Spatial object tracking data:

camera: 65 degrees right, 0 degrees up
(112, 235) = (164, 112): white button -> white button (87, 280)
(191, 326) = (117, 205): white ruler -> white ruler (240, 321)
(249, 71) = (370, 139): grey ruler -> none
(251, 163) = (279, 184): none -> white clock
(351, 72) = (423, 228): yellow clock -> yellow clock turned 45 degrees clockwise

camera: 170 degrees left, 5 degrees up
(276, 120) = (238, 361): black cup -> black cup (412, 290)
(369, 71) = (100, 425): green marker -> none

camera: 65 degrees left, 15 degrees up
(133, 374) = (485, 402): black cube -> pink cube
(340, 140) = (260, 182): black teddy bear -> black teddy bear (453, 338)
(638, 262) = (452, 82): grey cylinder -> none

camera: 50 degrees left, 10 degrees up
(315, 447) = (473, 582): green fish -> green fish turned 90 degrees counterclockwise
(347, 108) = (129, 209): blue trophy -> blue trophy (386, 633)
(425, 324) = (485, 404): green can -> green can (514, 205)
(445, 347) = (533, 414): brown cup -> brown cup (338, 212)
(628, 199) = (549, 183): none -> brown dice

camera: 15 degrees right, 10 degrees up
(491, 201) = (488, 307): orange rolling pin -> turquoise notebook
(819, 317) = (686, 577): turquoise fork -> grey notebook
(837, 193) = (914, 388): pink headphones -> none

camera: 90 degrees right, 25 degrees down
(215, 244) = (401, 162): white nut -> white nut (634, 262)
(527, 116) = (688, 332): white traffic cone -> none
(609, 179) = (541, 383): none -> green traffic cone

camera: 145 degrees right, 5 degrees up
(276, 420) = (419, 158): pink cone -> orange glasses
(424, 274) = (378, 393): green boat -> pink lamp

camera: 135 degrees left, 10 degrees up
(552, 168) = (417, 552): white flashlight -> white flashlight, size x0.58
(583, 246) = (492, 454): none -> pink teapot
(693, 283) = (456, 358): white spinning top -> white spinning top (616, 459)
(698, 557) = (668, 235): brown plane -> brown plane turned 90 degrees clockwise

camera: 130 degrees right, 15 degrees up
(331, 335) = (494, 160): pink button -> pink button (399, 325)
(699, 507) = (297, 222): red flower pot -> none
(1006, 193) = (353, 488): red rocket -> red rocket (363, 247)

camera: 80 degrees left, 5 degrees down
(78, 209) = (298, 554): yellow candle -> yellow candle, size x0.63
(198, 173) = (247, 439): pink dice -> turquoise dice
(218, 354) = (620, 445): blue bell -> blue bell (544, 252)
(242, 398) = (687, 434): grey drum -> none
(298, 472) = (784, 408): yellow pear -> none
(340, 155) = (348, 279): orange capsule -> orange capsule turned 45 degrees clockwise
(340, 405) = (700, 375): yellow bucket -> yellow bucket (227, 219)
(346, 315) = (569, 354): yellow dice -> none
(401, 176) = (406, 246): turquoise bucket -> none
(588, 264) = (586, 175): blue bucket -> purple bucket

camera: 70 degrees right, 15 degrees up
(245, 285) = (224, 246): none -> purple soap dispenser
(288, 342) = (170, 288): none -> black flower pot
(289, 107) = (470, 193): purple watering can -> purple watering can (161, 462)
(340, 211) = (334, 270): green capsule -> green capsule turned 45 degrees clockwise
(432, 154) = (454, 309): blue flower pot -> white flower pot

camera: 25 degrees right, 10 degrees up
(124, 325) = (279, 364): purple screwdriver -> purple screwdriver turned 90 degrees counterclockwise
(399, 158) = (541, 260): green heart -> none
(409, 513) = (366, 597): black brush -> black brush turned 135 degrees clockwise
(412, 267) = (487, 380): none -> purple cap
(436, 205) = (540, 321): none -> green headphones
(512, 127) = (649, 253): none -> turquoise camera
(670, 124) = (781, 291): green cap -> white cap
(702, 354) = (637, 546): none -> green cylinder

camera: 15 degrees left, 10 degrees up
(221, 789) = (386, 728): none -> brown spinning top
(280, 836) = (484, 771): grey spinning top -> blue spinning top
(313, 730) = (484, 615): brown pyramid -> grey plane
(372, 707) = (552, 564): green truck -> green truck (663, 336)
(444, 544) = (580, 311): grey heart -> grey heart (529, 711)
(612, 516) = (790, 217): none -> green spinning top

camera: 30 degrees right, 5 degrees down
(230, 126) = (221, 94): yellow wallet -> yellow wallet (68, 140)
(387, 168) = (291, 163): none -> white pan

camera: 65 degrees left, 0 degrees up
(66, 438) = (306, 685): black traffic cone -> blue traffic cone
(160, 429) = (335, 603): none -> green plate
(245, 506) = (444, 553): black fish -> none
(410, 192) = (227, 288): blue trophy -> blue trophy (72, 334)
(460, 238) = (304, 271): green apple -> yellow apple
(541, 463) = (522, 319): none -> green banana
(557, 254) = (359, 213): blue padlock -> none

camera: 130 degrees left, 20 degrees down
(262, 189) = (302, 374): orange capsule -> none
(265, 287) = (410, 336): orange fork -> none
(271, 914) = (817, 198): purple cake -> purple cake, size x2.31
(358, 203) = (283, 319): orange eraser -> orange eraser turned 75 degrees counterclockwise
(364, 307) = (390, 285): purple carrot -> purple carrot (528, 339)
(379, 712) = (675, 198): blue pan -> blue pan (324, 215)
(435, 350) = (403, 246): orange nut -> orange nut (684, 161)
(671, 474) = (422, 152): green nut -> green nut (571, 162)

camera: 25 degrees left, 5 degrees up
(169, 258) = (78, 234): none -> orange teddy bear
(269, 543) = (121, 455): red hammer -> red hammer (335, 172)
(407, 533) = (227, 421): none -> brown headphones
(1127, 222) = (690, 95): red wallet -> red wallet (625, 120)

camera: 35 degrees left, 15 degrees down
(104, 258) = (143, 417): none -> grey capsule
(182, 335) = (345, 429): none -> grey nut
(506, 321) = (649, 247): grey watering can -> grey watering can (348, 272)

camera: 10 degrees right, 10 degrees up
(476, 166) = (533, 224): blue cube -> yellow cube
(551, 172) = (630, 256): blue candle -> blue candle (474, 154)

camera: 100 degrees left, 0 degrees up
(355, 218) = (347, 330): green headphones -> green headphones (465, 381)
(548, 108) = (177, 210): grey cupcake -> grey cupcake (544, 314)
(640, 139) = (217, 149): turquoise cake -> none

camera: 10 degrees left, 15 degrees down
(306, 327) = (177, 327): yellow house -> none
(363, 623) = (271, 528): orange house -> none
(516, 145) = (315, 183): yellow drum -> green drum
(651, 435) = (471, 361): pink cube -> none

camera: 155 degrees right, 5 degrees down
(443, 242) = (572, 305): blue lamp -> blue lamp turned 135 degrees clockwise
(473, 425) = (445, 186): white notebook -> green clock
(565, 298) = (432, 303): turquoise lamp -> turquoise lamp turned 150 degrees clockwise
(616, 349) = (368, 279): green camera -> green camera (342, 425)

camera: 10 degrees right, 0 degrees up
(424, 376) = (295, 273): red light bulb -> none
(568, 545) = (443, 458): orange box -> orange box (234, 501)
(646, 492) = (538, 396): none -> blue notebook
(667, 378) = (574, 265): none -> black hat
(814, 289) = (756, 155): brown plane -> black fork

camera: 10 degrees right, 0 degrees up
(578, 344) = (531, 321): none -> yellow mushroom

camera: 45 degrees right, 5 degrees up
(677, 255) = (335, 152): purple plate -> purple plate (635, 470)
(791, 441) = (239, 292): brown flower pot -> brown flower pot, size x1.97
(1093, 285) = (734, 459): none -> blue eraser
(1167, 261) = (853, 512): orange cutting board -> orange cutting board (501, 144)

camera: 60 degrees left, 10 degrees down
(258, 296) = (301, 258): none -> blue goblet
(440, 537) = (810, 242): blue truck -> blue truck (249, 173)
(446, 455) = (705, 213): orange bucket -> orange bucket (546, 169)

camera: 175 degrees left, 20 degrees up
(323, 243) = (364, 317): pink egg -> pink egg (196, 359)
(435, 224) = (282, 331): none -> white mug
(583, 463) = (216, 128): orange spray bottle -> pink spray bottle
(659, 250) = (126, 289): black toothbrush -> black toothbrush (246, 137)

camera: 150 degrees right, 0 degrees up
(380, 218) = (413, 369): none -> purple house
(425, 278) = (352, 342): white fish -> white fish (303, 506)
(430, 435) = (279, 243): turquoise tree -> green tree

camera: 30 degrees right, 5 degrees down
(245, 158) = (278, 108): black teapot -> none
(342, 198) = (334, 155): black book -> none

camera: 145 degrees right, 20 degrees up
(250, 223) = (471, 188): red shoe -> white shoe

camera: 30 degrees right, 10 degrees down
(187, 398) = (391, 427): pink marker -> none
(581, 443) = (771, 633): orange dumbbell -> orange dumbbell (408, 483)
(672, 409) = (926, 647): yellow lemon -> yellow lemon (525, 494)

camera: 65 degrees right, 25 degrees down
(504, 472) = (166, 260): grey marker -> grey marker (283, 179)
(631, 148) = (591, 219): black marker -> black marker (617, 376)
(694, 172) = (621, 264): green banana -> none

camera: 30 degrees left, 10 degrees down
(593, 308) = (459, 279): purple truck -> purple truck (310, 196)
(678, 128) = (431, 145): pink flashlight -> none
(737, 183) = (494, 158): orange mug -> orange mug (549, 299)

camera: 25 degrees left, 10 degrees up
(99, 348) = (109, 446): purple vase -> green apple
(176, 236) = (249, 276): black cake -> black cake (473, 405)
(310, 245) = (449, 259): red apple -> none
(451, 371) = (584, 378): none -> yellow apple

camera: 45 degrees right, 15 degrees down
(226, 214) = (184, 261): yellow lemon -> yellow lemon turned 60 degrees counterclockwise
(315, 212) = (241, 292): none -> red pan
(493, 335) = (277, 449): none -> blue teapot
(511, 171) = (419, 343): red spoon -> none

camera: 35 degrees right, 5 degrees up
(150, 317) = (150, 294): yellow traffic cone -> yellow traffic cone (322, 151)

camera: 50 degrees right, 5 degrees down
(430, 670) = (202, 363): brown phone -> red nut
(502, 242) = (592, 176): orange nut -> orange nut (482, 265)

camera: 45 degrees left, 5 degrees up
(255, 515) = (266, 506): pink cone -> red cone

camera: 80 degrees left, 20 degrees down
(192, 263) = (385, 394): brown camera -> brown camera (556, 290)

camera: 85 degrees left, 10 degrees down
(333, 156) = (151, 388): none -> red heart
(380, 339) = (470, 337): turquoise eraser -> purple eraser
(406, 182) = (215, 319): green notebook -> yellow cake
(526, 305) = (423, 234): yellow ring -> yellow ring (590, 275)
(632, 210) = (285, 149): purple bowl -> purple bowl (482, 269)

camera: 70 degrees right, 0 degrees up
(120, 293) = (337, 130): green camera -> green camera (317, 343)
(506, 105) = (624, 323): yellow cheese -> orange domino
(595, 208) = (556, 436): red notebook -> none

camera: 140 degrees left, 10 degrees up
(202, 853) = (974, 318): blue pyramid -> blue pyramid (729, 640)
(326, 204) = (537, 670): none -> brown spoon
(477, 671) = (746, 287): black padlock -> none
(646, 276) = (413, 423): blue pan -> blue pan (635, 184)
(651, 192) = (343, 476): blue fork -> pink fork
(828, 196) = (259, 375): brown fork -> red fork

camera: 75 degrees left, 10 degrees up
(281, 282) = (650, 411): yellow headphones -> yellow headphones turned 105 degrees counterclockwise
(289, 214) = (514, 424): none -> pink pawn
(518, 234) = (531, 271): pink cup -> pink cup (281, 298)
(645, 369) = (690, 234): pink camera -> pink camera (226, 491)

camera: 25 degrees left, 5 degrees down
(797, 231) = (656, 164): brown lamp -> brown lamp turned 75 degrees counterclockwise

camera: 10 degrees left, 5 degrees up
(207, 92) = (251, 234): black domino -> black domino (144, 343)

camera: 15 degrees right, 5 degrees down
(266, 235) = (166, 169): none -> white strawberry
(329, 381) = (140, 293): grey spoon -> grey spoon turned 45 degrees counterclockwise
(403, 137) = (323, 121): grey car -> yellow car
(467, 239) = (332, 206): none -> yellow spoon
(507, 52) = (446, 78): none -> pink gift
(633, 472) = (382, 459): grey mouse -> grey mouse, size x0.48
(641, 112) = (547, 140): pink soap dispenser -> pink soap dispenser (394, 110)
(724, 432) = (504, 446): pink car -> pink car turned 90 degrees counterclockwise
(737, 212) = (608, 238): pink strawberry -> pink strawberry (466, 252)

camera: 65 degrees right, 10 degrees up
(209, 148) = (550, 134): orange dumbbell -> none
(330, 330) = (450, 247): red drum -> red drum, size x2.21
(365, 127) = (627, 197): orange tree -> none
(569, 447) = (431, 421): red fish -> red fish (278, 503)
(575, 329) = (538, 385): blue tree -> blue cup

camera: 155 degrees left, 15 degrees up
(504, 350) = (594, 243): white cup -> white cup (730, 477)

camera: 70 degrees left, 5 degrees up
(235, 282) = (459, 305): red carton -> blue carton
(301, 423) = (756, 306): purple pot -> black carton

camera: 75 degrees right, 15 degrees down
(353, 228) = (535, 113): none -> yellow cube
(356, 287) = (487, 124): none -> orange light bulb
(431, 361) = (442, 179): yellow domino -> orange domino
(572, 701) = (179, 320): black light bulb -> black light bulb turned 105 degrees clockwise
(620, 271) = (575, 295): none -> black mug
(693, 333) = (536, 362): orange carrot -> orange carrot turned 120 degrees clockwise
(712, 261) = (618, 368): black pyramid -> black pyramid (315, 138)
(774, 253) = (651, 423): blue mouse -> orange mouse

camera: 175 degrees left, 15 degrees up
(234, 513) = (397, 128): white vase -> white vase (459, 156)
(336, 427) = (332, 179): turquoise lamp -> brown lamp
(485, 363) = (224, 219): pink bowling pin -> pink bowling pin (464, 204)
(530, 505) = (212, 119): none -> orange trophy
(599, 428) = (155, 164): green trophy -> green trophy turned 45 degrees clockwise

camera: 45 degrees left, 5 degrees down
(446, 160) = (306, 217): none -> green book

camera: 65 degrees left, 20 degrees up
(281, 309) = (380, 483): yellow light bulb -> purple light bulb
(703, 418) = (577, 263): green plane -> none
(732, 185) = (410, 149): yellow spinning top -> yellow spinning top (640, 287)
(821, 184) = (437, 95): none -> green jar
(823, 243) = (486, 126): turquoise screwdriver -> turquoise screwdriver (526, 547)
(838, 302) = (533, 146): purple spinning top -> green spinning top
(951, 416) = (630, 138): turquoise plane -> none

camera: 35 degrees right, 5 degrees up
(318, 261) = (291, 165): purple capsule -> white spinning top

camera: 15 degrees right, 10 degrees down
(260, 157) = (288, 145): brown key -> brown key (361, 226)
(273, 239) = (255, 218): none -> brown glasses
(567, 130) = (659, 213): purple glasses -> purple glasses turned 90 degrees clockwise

**REQUIRED WORK:**
In your answer, include only the lines above starting at the line that holds "(187, 398) = (391, 427): pink marker -> none" and ending at the line that holds "(526, 305) = (423, 234): yellow", copied exactly.

**TASK SOLUTION:**
(187, 398) = (391, 427): pink marker -> none
(581, 443) = (771, 633): orange dumbbell -> orange dumbbell (408, 483)
(672, 409) = (926, 647): yellow lemon -> yellow lemon (525, 494)

camera: 65 degrees right, 25 degrees down
(504, 472) = (166, 260): grey marker -> grey marker (283, 179)
(631, 148) = (591, 219): black marker -> black marker (617, 376)
(694, 172) = (621, 264): green banana -> none

camera: 30 degrees left, 10 degrees down
(593, 308) = (459, 279): purple truck -> purple truck (310, 196)
(678, 128) = (431, 145): pink flashlight -> none
(737, 183) = (494, 158): orange mug -> orange mug (549, 299)

camera: 25 degrees left, 10 degrees up
(99, 348) = (109, 446): purple vase -> green apple
(176, 236) = (249, 276): black cake -> black cake (473, 405)
(310, 245) = (449, 259): red apple -> none
(451, 371) = (584, 378): none -> yellow apple

camera: 45 degrees right, 15 degrees down
(226, 214) = (184, 261): yellow lemon -> yellow lemon turned 60 degrees counterclockwise
(315, 212) = (241, 292): none -> red pan
(493, 335) = (277, 449): none -> blue teapot
(511, 171) = (419, 343): red spoon -> none

camera: 35 degrees right, 5 degrees up
(150, 317) = (150, 294): yellow traffic cone -> yellow traffic cone (322, 151)

camera: 50 degrees right, 5 degrees down
(430, 670) = (202, 363): brown phone -> red nut
(502, 242) = (592, 176): orange nut -> orange nut (482, 265)

camera: 45 degrees left, 5 degrees up
(255, 515) = (266, 506): pink cone -> red cone

camera: 80 degrees left, 20 degrees down
(192, 263) = (385, 394): brown camera -> brown camera (556, 290)

camera: 85 degrees left, 10 degrees down
(333, 156) = (151, 388): none -> red heart
(380, 339) = (470, 337): turquoise eraser -> purple eraser
(406, 182) = (215, 319): green notebook -> yellow cake
(526, 305) = (423, 234): yellow ring -> yellow ring (590, 275)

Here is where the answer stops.